● **Exercise goal**
Which lines below contain "lime"? Copy every one of them.

---------- Data to examine

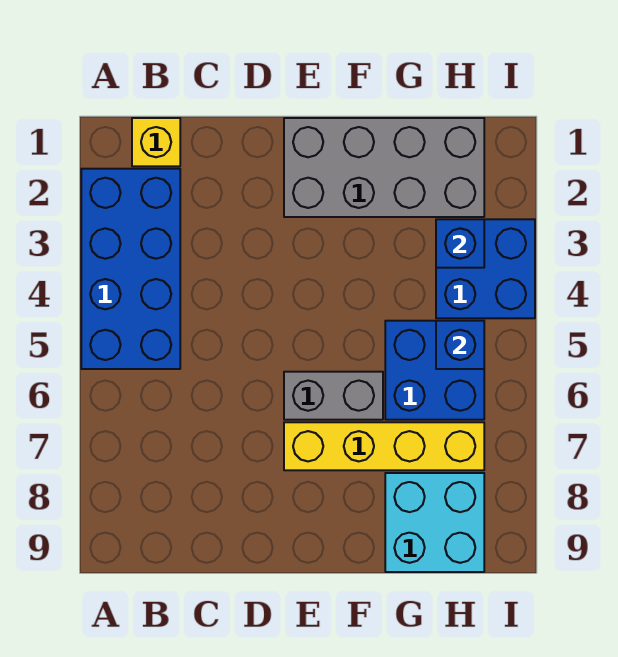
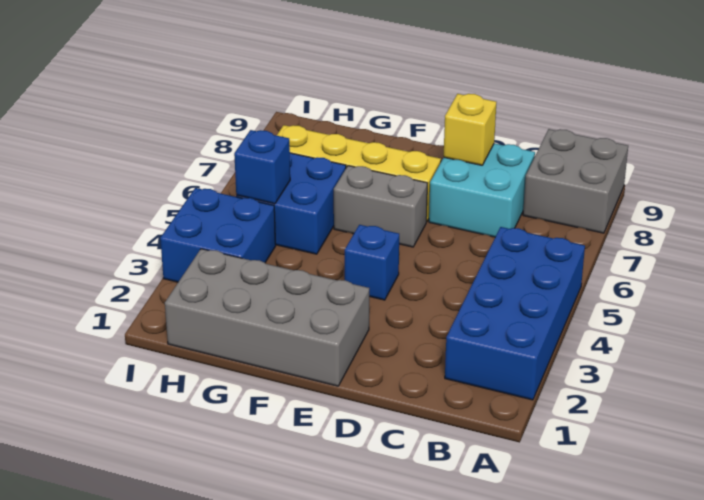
none -> grey brick A8:B9 level 1
yellow brick B1 level 1 -> yellow brick D8 level 2
cyan brick G8:H9 level 1 -> cyan brick C7:D8 level 1
blue brick H3 level 2 -> blue brick E4 level 1

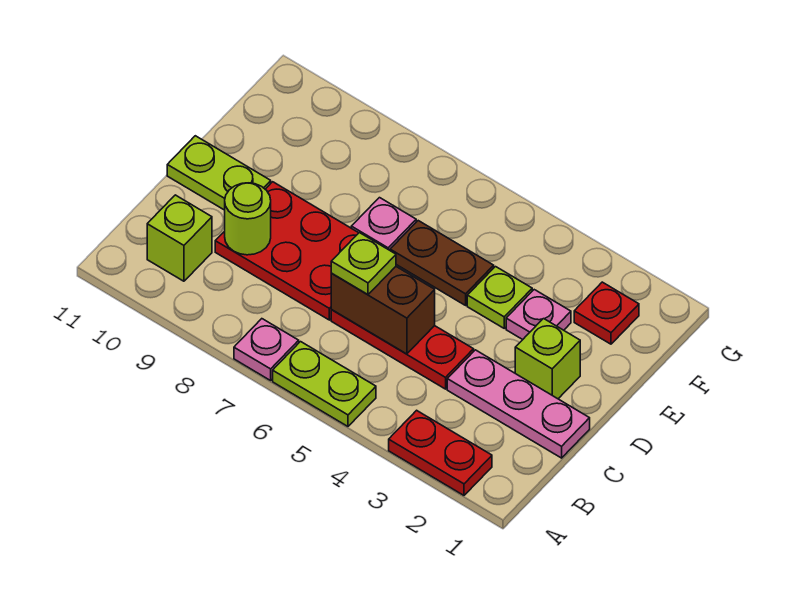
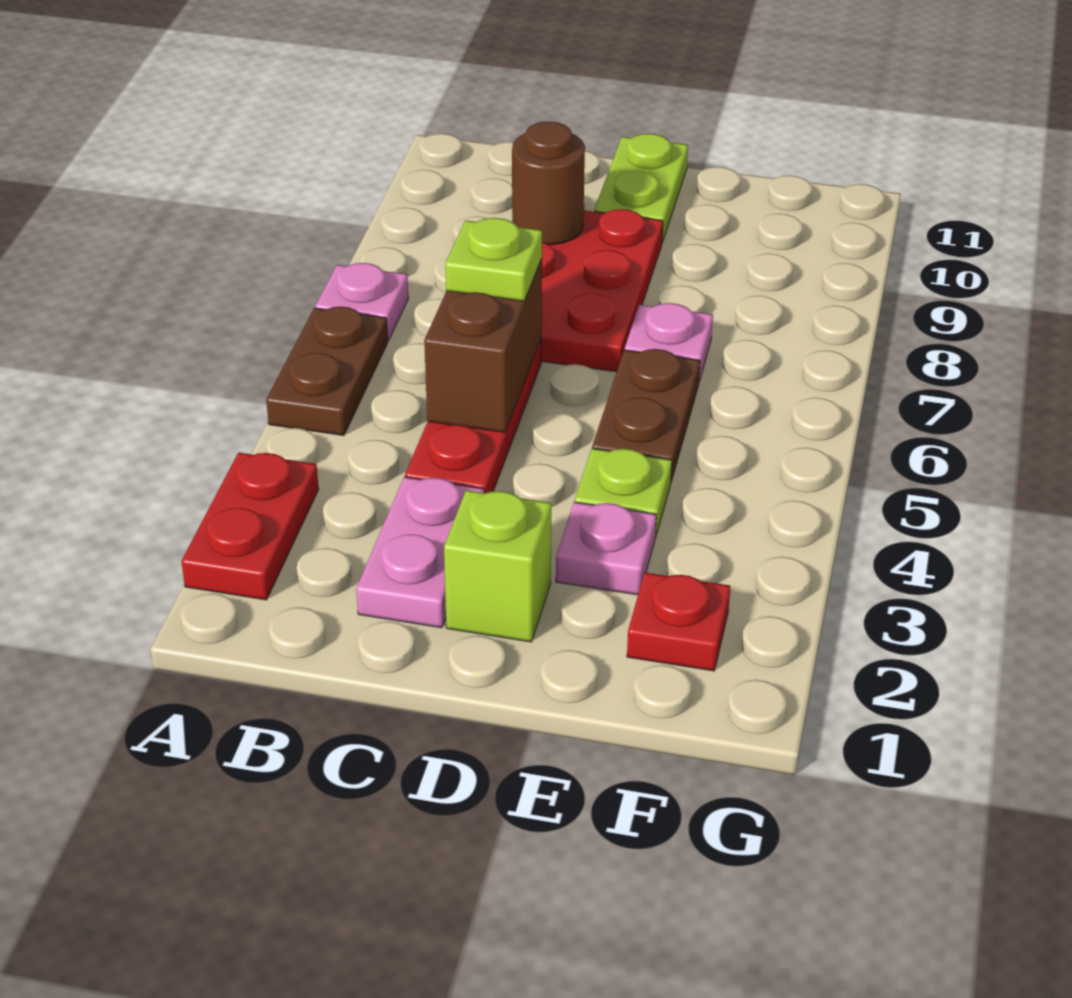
lime plate A5:A6 level 1 -> brown plate A5:A6 level 1
lime brick B10 level 1 -> none
pink plate C1:C3 level 1 -> pink plate C2:C3 level 1
lime round brick C9 level 2 -> brown round brick C9 level 2

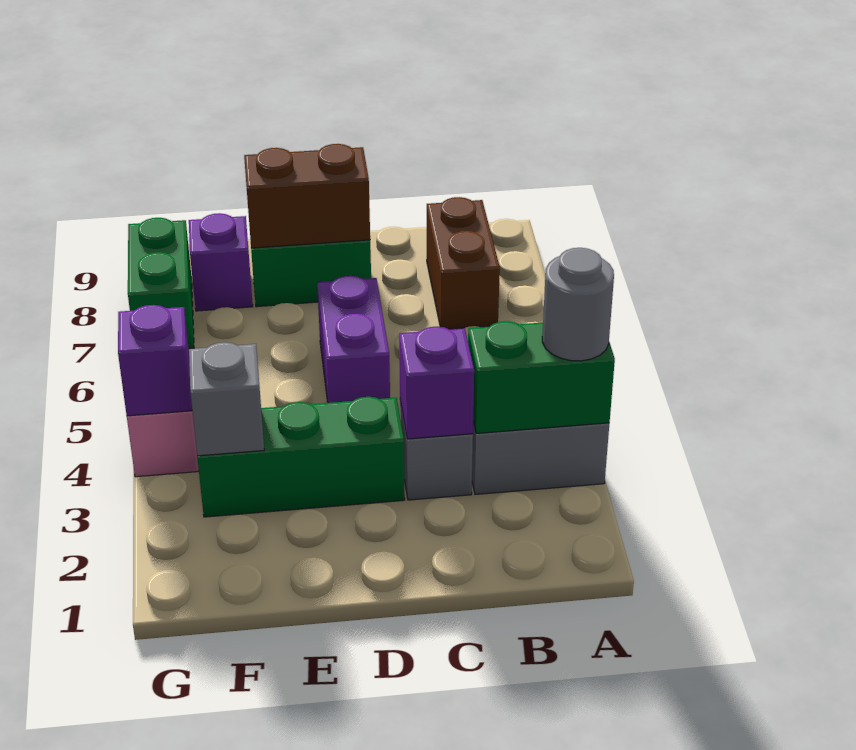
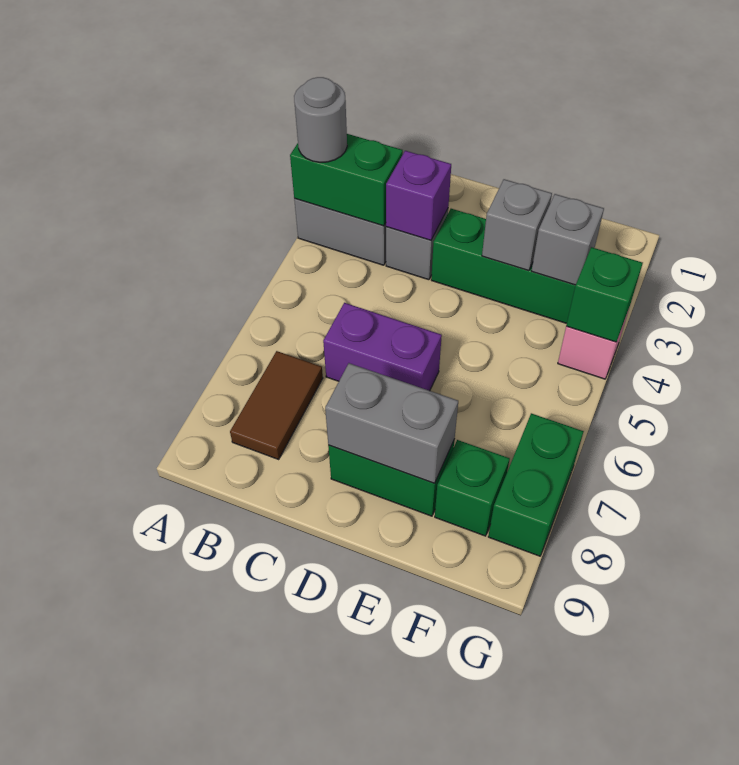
brown brick B7:B8 level 1 -> brown tile B7:B8 level 1
purple brick D5:D6 level 1 -> purple brick C6:D6 level 1
brown brick D8:E8 level 2 -> grey brick D8:E8 level 2
none -> grey brick E3 level 2
purple brick F8 level 1 -> green brick F8 level 1
purple brick G4 level 2 -> green brick G4 level 2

--------------------

● **Your response**
lime plate A5:A6 level 1 -> brown plate A5:A6 level 1
lime brick B10 level 1 -> none
lime round brick C9 level 2 -> brown round brick C9 level 2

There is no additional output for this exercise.